- Records from a collection:
········

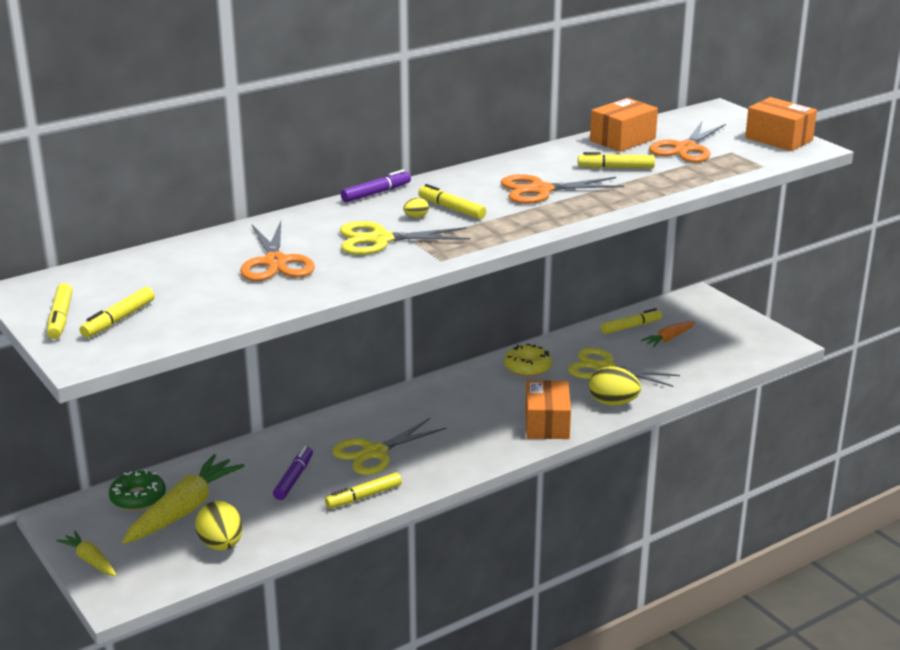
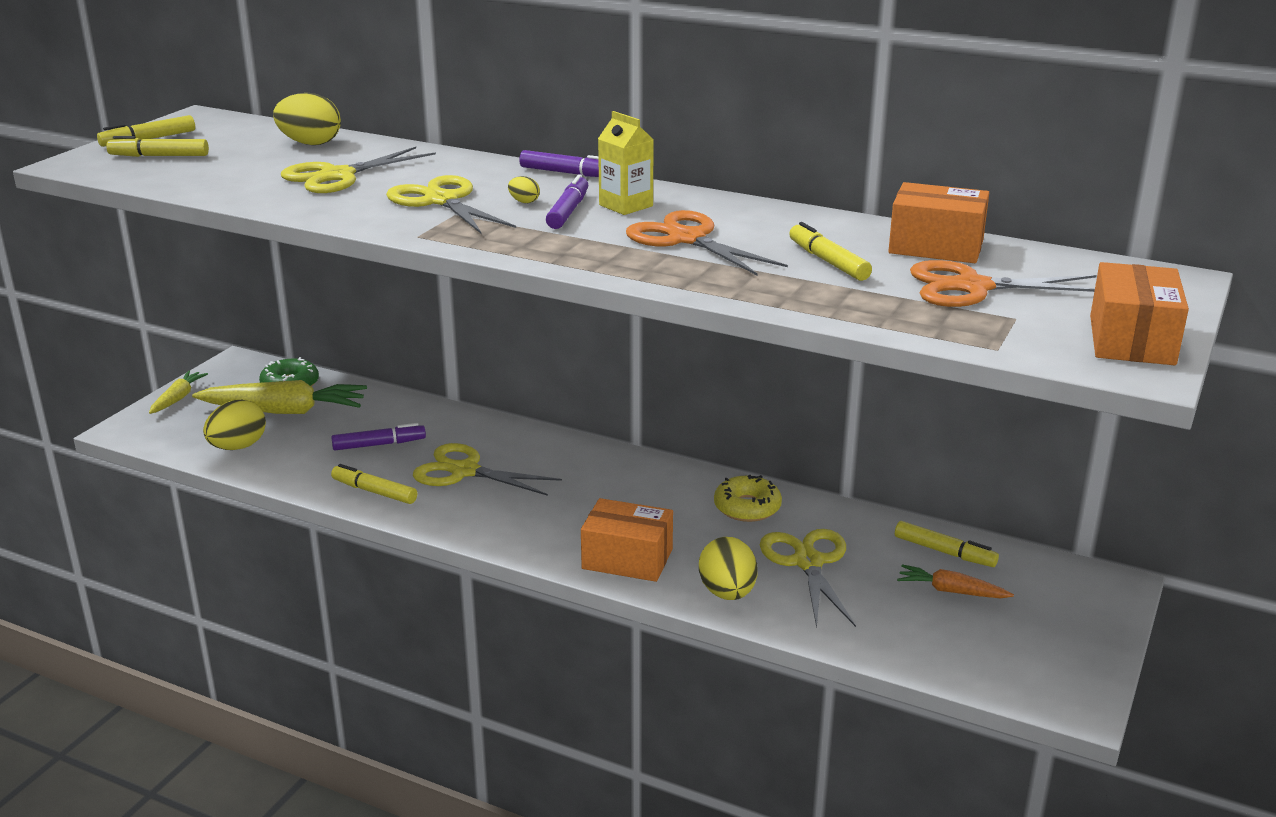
camera: 60 degrees right, 0 degrees up
(177, 259) = (310, 143): none -> yellow egg
(275, 262) = (338, 176): orange scissors -> yellow scissors
(451, 209) = (568, 211): yellow marker -> purple marker
(462, 192) = (626, 205): none -> yellow carton
(547, 424) = (627, 559): orange box -> orange box turned 45 degrees clockwise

········

- Description of the task: Scan the data above. Return every line with "none" in it.

- Answer area:
(177, 259) = (310, 143): none -> yellow egg
(462, 192) = (626, 205): none -> yellow carton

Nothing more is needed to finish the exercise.